*Activity:* With the pictures set aside, return the lines below exactly, beginning at the first and ending at the line containing "C2: 100nF (-5V, AGND) -> 150nF (-5V, AGND)".

┌──

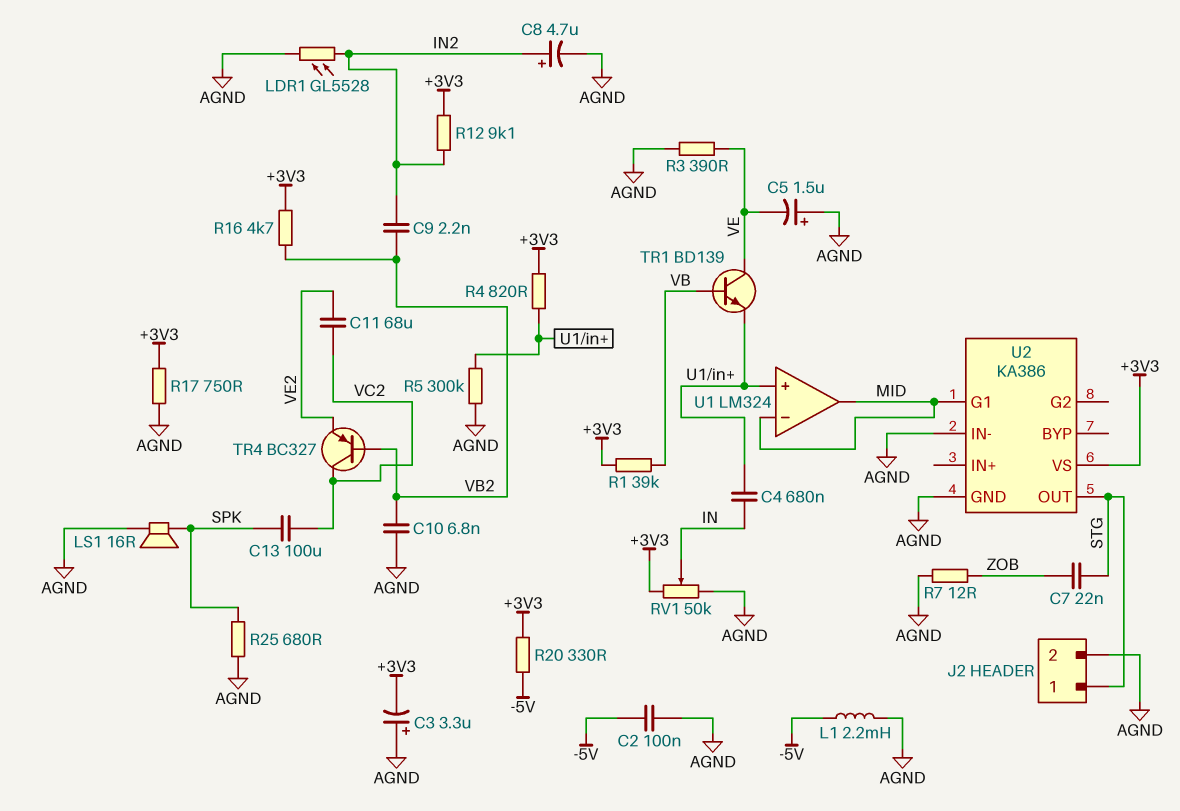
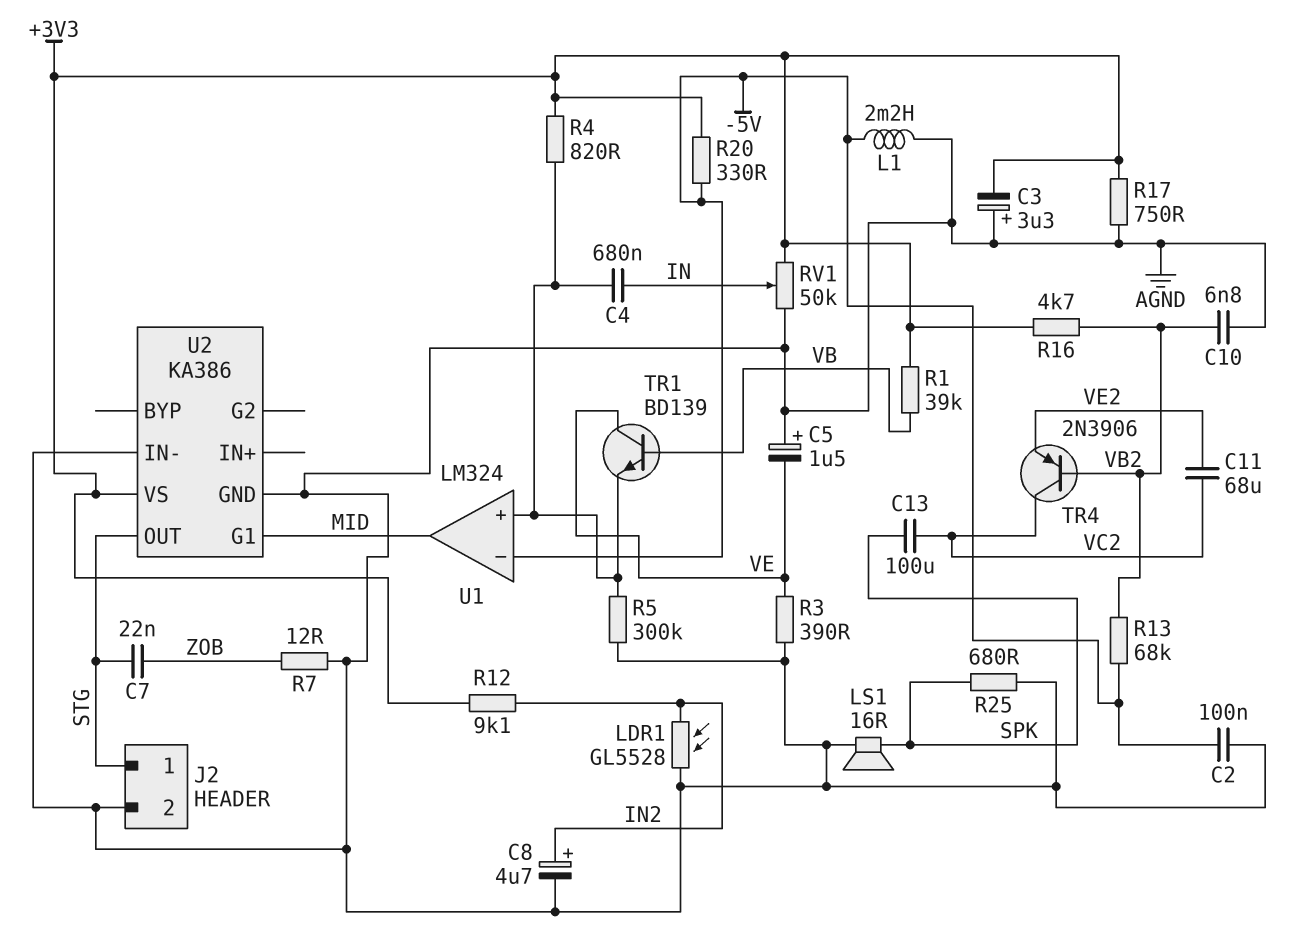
C9: 2.2nF (IN2, VB2) -> none
R13: none -> 68k (-5V, VB2)
TR4: PNP BC327 (B VB2, C VC2, E VE2) -> PNP 2N3906 (B VB2, C VC2, E VE2)
U1 pin in-: MID -> -5V

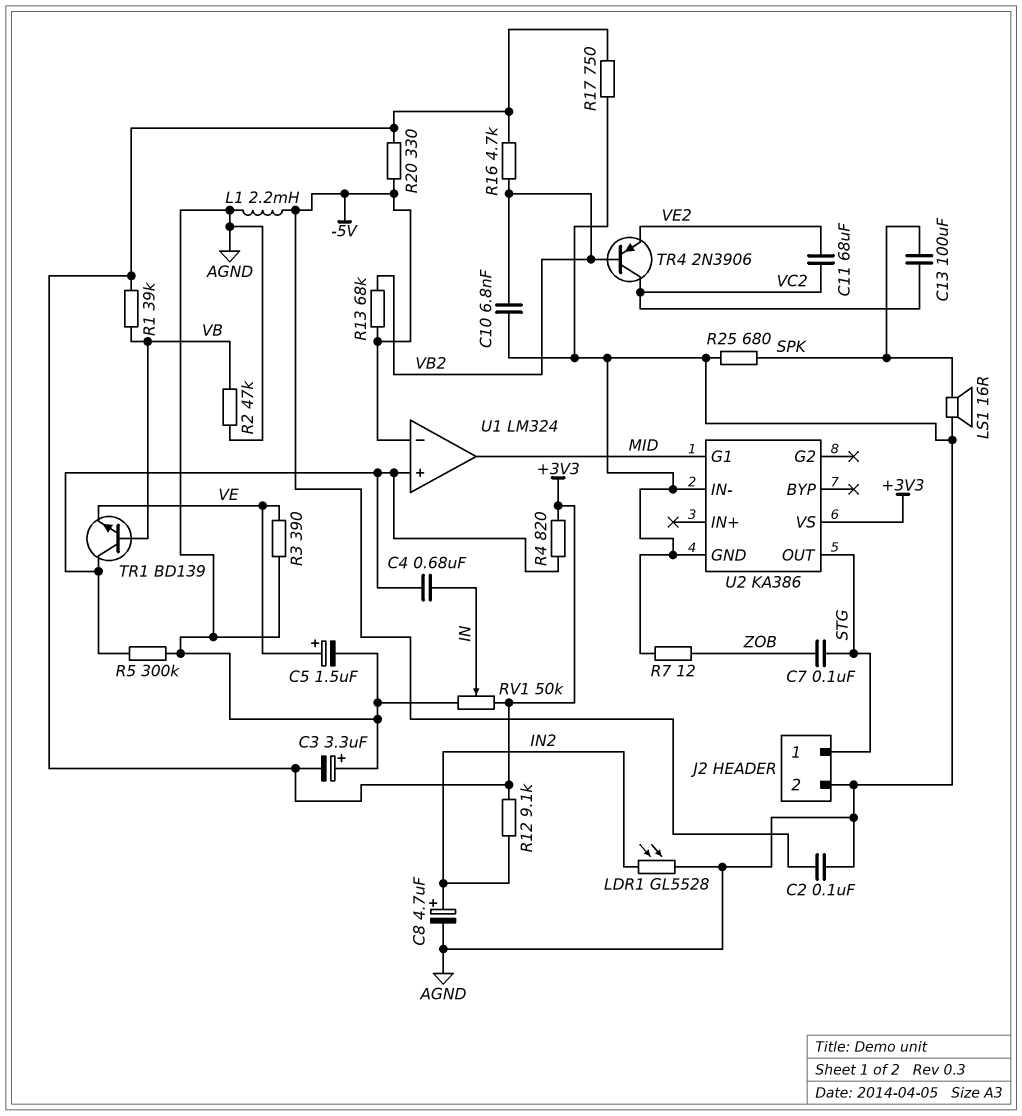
C5: 1.5uF (plus AGND, minus VE) -> 1.5uF (plus VE, minus AGND)
C7: 22nF (STG, ZOB) -> 100nF (STG, ZOB)
R2: none -> 47k (AGND, VB)
TR1: NPN BD139 (B VB, C VE, E U1/in+) -> NPN BD139 (B VB, C U1/in+, E VE)

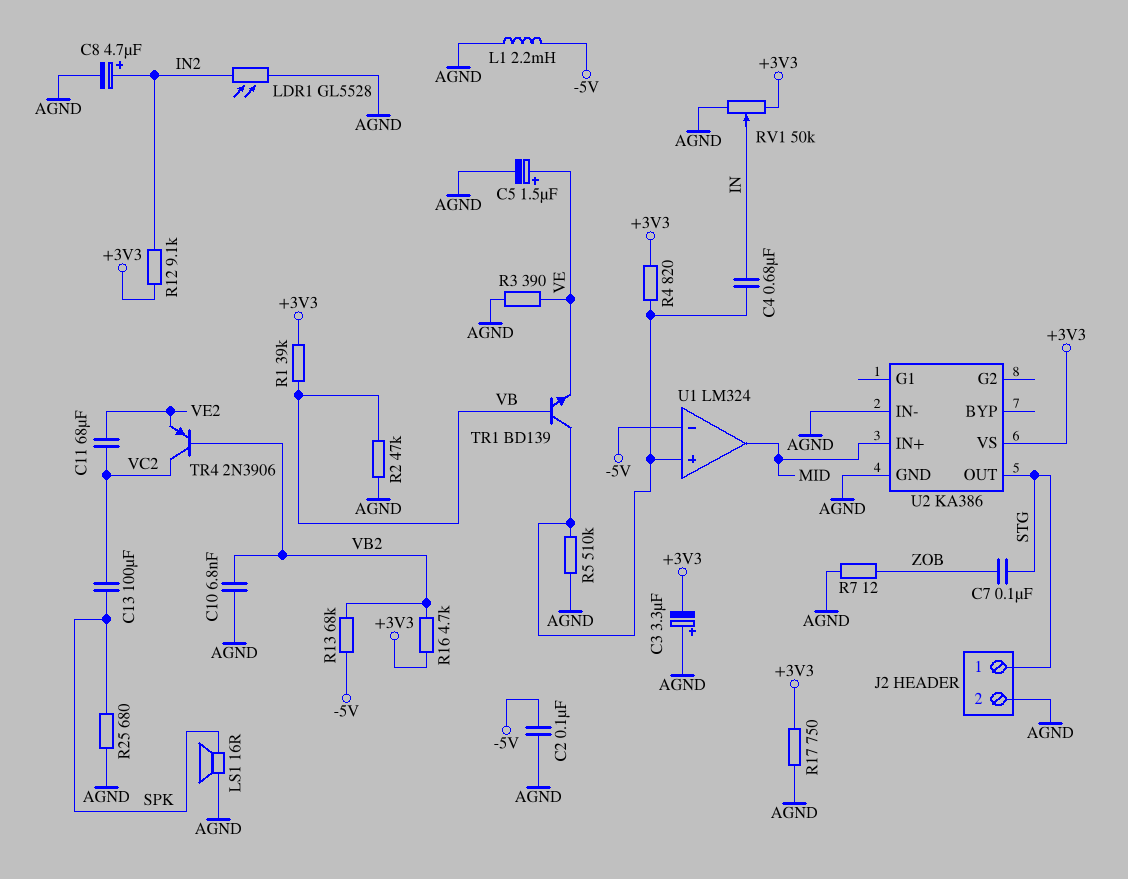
R5: 300k (AGND, U1/in+) -> 510k (AGND, U1/in+)
R20: 330 (+3V3, -5V) -> none
U2 pin G1: MID -> none
U2 pin IN+: none -> MID

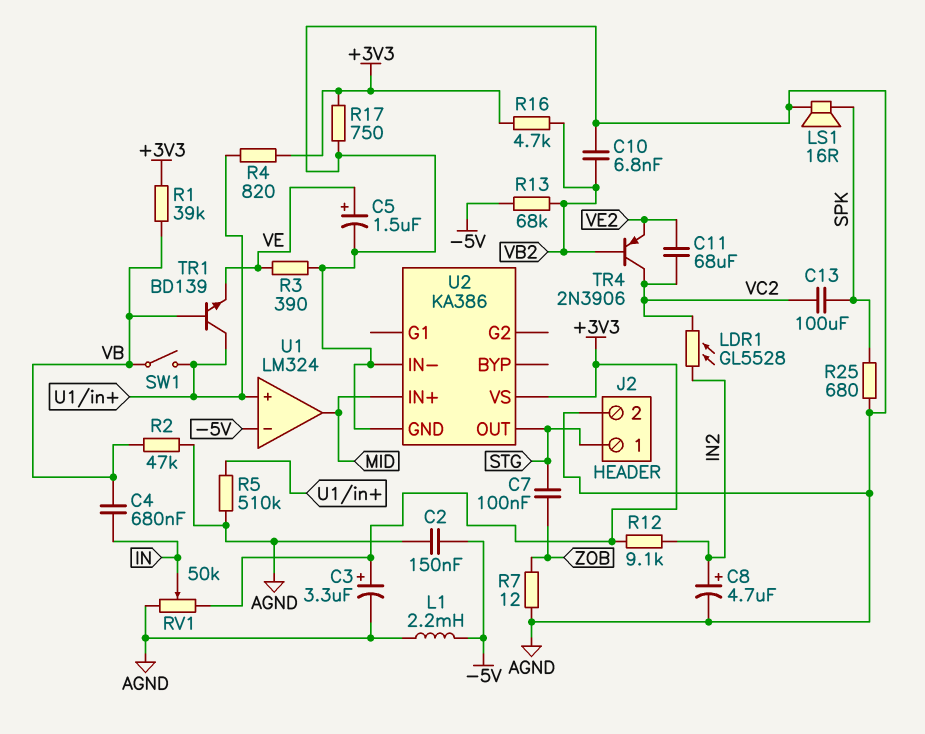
C2: 100nF (-5V, AGND) -> 150nF (-5V, AGND)
C3: 3.3uF (plus AGND, minus +3V3) -> 3.3uF (plus +3V3, minus AGND)
C4: 680nF (IN, U1/in+) -> 680nF (IN, VB)
LDR1: GL5528 (AGND, IN2) -> GL5528 (IN2, VC2)
SW1: none -> switch (U1/in+, VB)

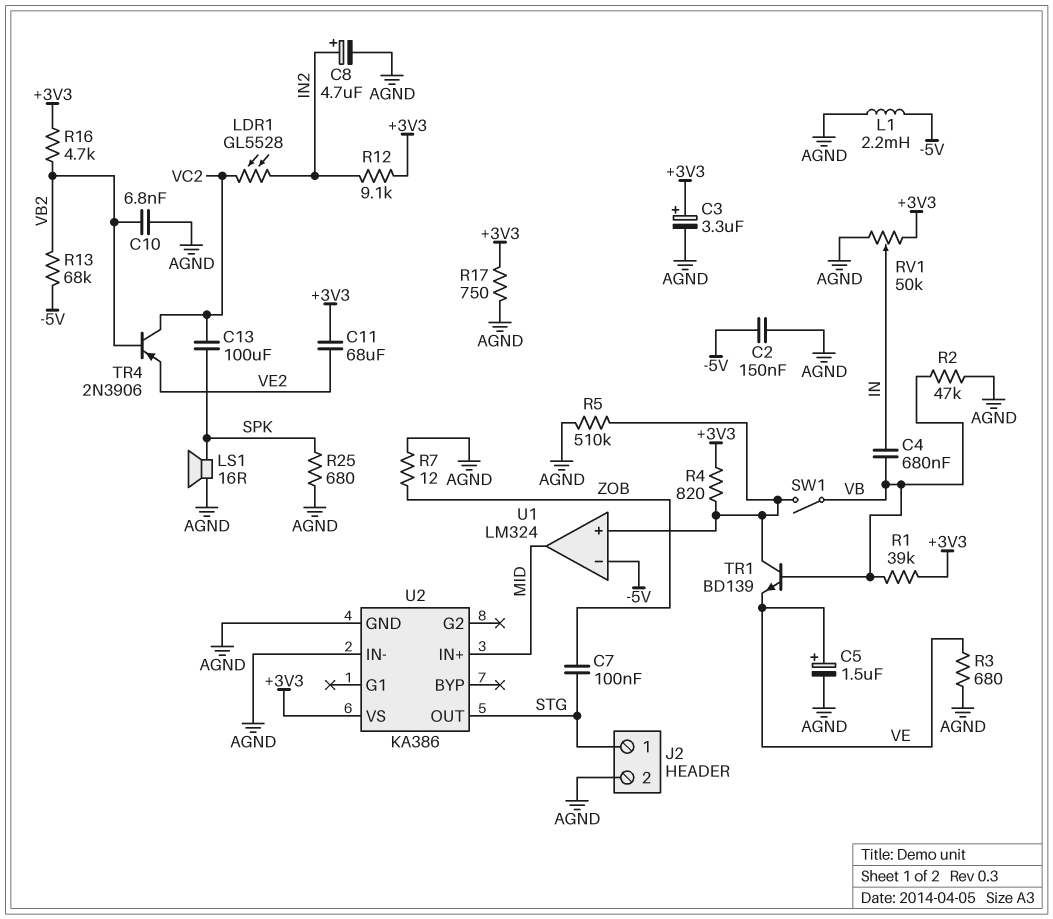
C11: 68uF (VC2, VE2) -> 68uF (+3V3, VE2)
R3: 390 (AGND, VE) -> 680 (AGND, VE)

└──

*Solution to the exercise:*
C9: 2.2nF (IN2, VB2) -> none
R13: none -> 68k (-5V, VB2)
TR4: PNP BC327 (B VB2, C VC2, E VE2) -> PNP 2N3906 (B VB2, C VC2, E VE2)
U1 pin in-: MID -> -5V

C5: 1.5uF (plus AGND, minus VE) -> 1.5uF (plus VE, minus AGND)
C7: 22nF (STG, ZOB) -> 100nF (STG, ZOB)
R2: none -> 47k (AGND, VB)
TR1: NPN BD139 (B VB, C VE, E U1/in+) -> NPN BD139 (B VB, C U1/in+, E VE)

R5: 300k (AGND, U1/in+) -> 510k (AGND, U1/in+)
R20: 330 (+3V3, -5V) -> none
U2 pin G1: MID -> none
U2 pin IN+: none -> MID

C2: 100nF (-5V, AGND) -> 150nF (-5V, AGND)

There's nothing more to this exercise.